**EXERCISE OBJECTIVE:** Every record should be written out again in full, with no character altered.

::::::::::

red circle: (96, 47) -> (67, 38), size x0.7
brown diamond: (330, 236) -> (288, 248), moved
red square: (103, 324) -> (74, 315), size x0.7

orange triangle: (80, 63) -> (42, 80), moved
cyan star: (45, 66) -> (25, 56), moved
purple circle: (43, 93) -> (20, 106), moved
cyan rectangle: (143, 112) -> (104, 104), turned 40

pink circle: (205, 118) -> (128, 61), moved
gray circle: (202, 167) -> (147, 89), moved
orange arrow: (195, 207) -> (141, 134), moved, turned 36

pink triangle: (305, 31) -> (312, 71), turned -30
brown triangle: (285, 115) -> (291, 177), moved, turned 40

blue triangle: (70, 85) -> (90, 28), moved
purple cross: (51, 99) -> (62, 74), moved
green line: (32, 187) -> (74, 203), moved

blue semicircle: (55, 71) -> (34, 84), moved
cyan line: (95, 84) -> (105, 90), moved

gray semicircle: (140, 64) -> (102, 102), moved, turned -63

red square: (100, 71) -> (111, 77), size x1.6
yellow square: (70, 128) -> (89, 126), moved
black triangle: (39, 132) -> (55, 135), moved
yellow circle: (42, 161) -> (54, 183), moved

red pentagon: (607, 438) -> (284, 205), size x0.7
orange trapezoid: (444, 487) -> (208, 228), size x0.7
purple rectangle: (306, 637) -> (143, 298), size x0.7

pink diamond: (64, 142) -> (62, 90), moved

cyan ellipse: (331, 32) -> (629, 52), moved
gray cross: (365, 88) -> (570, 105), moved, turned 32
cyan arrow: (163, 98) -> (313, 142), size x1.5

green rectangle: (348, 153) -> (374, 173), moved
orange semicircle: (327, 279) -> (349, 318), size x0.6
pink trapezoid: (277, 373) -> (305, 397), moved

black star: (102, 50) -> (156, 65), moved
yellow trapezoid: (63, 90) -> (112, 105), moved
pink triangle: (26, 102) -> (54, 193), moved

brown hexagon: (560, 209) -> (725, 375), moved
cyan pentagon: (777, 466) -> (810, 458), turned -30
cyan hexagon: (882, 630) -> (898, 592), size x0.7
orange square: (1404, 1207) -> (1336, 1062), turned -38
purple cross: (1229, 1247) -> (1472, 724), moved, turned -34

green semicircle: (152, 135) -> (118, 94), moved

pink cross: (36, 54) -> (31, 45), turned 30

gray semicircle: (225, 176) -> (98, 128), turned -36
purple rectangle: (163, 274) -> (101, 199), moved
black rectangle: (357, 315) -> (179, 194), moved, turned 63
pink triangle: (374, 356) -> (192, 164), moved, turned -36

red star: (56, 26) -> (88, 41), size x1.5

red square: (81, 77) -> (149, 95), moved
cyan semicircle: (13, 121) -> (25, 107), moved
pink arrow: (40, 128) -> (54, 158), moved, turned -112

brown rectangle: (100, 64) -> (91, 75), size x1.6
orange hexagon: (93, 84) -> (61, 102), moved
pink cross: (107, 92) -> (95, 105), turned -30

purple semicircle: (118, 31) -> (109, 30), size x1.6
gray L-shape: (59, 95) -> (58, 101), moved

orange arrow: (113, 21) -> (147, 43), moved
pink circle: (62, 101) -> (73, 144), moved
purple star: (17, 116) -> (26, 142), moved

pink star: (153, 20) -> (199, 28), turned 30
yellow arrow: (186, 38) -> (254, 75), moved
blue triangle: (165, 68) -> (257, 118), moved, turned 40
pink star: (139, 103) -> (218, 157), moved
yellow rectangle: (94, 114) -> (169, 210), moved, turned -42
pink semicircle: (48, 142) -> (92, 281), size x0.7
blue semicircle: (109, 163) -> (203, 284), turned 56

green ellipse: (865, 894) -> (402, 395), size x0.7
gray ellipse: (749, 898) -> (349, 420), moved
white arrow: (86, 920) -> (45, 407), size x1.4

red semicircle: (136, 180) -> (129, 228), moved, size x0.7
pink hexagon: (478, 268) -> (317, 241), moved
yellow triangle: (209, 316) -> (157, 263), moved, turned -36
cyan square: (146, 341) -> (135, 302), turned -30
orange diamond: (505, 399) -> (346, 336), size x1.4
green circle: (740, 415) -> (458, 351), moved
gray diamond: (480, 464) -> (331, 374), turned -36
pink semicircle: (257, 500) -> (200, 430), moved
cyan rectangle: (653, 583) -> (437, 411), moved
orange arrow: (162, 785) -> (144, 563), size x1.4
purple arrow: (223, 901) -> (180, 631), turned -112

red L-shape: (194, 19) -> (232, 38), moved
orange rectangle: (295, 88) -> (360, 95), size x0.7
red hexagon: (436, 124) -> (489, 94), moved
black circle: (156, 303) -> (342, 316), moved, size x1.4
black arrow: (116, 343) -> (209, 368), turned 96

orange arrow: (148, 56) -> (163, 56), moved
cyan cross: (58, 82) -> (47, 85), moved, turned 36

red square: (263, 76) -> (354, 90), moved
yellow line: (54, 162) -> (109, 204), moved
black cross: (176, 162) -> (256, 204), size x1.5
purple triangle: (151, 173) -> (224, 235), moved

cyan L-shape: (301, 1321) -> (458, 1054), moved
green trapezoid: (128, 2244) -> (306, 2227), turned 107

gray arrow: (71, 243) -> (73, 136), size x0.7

::::::::::

**ANSWER BOX:**
red circle: (96, 47) -> (67, 38), size x0.7
brown diamond: (330, 236) -> (288, 248), moved
red square: (103, 324) -> (74, 315), size x0.7

orange triangle: (80, 63) -> (42, 80), moved
cyan star: (45, 66) -> (25, 56), moved
purple circle: (43, 93) -> (20, 106), moved
cyan rectangle: (143, 112) -> (104, 104), turned 40

pink circle: (205, 118) -> (128, 61), moved
gray circle: (202, 167) -> (147, 89), moved
orange arrow: (195, 207) -> (141, 134), moved, turned 36

pink triangle: (305, 31) -> (312, 71), turned -30
brown triangle: (285, 115) -> (291, 177), moved, turned 40

blue triangle: (70, 85) -> (90, 28), moved
purple cross: (51, 99) -> (62, 74), moved
green line: (32, 187) -> (74, 203), moved

blue semicircle: (55, 71) -> (34, 84), moved
cyan line: (95, 84) -> (105, 90), moved

gray semicircle: (140, 64) -> (102, 102), moved, turned -63

red square: (100, 71) -> (111, 77), size x1.6
yellow square: (70, 128) -> (89, 126), moved
black triangle: (39, 132) -> (55, 135), moved
yellow circle: (42, 161) -> (54, 183), moved

red pentagon: (607, 438) -> (284, 205), size x0.7
orange trapezoid: (444, 487) -> (208, 228), size x0.7
purple rectangle: (306, 637) -> (143, 298), size x0.7

pink diamond: (64, 142) -> (62, 90), moved

cyan ellipse: (331, 32) -> (629, 52), moved
gray cross: (365, 88) -> (570, 105), moved, turned 32
cyan arrow: (163, 98) -> (313, 142), size x1.5

green rectangle: (348, 153) -> (374, 173), moved
orange semicircle: (327, 279) -> (349, 318), size x0.6
pink trapezoid: (277, 373) -> (305, 397), moved

black star: (102, 50) -> (156, 65), moved
yellow trapezoid: (63, 90) -> (112, 105), moved
pink triangle: (26, 102) -> (54, 193), moved

brown hexagon: (560, 209) -> (725, 375), moved
cyan pentagon: (777, 466) -> (810, 458), turned -30
cyan hexagon: (882, 630) -> (898, 592), size x0.7
orange square: (1404, 1207) -> (1336, 1062), turned -38
purple cross: (1229, 1247) -> (1472, 724), moved, turned -34

green semicircle: (152, 135) -> (118, 94), moved

pink cross: (36, 54) -> (31, 45), turned 30

gray semicircle: (225, 176) -> (98, 128), turned -36
purple rectangle: (163, 274) -> (101, 199), moved
black rectangle: (357, 315) -> (179, 194), moved, turned 63
pink triangle: (374, 356) -> (192, 164), moved, turned -36

red star: (56, 26) -> (88, 41), size x1.5

red square: (81, 77) -> (149, 95), moved
cyan semicircle: (13, 121) -> (25, 107), moved
pink arrow: (40, 128) -> (54, 158), moved, turned -112

brown rectangle: (100, 64) -> (91, 75), size x1.6
orange hexagon: (93, 84) -> (61, 102), moved
pink cross: (107, 92) -> (95, 105), turned -30

purple semicircle: (118, 31) -> (109, 30), size x1.6
gray L-shape: (59, 95) -> (58, 101), moved

orange arrow: (113, 21) -> (147, 43), moved
pink circle: (62, 101) -> (73, 144), moved
purple star: (17, 116) -> (26, 142), moved

pink star: (153, 20) -> (199, 28), turned 30
yellow arrow: (186, 38) -> (254, 75), moved
blue triangle: (165, 68) -> (257, 118), moved, turned 40
pink star: (139, 103) -> (218, 157), moved
yellow rectangle: (94, 114) -> (169, 210), moved, turned -42
pink semicircle: (48, 142) -> (92, 281), size x0.7
blue semicircle: (109, 163) -> (203, 284), turned 56

green ellipse: (865, 894) -> (402, 395), size x0.7
gray ellipse: (749, 898) -> (349, 420), moved
white arrow: (86, 920) -> (45, 407), size x1.4

red semicircle: (136, 180) -> (129, 228), moved, size x0.7
pink hexagon: (478, 268) -> (317, 241), moved
yellow triangle: (209, 316) -> (157, 263), moved, turned -36
cyan square: (146, 341) -> (135, 302), turned -30
orange diamond: (505, 399) -> (346, 336), size x1.4
green circle: (740, 415) -> (458, 351), moved
gray diamond: (480, 464) -> (331, 374), turned -36
pink semicircle: (257, 500) -> (200, 430), moved
cyan rectangle: (653, 583) -> (437, 411), moved
orange arrow: (162, 785) -> (144, 563), size x1.4
purple arrow: (223, 901) -> (180, 631), turned -112

red L-shape: (194, 19) -> (232, 38), moved
orange rectangle: (295, 88) -> (360, 95), size x0.7
red hexagon: (436, 124) -> (489, 94), moved
black circle: (156, 303) -> (342, 316), moved, size x1.4
black arrow: (116, 343) -> (209, 368), turned 96

orange arrow: (148, 56) -> (163, 56), moved
cyan cross: (58, 82) -> (47, 85), moved, turned 36

red square: (263, 76) -> (354, 90), moved
yellow line: (54, 162) -> (109, 204), moved
black cross: (176, 162) -> (256, 204), size x1.5
purple triangle: (151, 173) -> (224, 235), moved

cyan L-shape: (301, 1321) -> (458, 1054), moved
green trapezoid: (128, 2244) -> (306, 2227), turned 107

gray arrow: (71, 243) -> (73, 136), size x0.7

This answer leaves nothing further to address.